*** Block opens ***

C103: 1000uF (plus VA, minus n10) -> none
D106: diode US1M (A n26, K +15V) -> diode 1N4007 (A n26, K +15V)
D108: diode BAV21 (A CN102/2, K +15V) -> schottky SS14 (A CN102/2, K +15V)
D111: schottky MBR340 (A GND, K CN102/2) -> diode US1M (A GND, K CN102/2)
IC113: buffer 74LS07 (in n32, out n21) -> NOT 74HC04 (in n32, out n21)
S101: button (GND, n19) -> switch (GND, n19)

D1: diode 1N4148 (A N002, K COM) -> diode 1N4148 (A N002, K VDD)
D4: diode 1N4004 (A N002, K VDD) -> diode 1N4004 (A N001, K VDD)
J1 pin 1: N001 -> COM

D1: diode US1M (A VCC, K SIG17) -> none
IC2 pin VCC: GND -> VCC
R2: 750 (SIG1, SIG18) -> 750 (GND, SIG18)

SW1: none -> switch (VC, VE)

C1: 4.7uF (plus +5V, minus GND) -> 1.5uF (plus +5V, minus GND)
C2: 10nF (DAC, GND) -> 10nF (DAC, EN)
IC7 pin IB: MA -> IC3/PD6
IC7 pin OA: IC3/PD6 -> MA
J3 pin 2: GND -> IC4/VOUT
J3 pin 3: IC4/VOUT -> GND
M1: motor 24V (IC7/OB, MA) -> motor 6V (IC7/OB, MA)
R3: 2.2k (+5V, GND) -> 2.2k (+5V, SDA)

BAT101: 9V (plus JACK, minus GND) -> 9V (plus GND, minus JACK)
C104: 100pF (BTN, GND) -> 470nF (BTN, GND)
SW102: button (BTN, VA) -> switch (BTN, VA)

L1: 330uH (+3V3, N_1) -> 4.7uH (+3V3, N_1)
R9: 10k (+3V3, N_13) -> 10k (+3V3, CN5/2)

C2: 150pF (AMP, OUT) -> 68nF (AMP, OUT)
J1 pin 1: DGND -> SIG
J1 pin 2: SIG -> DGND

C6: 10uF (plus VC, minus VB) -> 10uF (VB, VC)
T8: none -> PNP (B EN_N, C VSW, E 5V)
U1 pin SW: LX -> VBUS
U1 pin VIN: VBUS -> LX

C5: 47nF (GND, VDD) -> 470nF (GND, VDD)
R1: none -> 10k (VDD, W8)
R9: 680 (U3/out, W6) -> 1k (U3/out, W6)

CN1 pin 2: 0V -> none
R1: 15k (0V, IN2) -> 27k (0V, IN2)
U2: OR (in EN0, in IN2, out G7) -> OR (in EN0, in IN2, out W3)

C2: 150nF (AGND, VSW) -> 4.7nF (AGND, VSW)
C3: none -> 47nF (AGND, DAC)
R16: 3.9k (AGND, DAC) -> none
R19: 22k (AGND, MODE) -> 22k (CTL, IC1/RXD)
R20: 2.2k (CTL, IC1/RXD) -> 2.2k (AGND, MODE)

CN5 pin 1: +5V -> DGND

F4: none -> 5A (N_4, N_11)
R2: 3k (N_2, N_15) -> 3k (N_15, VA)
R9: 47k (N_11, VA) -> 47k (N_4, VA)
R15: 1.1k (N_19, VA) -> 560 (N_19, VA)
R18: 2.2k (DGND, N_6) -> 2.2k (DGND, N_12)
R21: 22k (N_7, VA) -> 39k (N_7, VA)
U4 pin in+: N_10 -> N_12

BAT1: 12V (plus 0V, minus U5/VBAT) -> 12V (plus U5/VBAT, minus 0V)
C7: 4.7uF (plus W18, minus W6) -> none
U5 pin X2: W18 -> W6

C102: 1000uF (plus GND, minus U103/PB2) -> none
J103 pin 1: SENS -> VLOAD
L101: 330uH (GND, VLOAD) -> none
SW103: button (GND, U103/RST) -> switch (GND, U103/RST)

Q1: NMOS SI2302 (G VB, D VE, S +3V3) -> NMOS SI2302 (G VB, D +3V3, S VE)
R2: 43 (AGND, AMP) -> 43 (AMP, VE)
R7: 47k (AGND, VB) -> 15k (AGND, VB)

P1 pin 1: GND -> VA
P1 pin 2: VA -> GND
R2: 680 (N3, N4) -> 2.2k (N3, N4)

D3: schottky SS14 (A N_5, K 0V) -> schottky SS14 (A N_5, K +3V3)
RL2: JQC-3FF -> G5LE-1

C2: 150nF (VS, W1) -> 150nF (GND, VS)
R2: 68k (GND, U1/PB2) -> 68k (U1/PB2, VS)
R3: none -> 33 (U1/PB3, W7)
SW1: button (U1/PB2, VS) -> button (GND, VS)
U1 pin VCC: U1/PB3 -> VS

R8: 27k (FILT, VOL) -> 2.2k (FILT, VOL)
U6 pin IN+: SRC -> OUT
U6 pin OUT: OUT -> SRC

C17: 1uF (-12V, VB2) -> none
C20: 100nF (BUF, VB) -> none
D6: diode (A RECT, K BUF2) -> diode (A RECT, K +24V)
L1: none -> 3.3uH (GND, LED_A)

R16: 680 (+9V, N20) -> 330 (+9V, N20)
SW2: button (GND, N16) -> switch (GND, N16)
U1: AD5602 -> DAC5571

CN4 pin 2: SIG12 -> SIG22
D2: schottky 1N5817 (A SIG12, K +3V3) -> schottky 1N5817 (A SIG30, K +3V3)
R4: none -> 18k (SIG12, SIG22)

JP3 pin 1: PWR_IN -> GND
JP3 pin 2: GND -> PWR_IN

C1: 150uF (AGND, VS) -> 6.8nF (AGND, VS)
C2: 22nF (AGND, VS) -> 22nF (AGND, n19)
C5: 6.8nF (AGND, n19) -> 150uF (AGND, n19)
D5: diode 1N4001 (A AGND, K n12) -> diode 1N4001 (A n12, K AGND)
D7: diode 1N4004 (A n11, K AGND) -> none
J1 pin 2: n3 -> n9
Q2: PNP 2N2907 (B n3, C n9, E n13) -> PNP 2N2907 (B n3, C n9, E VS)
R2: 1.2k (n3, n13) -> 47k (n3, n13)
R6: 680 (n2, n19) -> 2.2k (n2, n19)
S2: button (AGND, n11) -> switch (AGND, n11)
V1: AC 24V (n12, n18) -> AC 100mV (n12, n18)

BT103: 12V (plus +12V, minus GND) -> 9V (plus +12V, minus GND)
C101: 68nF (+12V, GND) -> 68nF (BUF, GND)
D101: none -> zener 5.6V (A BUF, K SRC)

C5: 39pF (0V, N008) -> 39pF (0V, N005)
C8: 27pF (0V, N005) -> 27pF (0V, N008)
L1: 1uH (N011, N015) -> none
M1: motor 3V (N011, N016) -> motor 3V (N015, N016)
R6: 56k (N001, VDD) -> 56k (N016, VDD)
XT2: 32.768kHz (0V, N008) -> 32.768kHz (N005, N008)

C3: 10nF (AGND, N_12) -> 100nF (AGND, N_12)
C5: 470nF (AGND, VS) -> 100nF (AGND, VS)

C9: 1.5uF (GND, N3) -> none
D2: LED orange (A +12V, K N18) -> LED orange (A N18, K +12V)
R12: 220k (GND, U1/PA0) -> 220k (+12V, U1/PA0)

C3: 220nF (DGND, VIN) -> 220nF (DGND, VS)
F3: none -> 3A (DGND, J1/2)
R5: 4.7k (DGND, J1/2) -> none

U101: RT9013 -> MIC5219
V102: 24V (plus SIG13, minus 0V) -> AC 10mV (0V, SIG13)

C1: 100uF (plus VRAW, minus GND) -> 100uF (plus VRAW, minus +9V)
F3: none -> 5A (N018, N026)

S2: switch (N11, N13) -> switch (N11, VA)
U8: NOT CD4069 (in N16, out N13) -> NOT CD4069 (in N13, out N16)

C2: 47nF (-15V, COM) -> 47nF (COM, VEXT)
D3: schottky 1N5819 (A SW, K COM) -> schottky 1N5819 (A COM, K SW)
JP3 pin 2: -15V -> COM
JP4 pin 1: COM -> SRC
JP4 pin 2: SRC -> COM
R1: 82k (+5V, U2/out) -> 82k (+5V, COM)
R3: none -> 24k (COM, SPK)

*** Block closes ***

§ **Activity**
Say the number of lines in the listing that hold "VOUT", with no added words.

§ **Task response**
2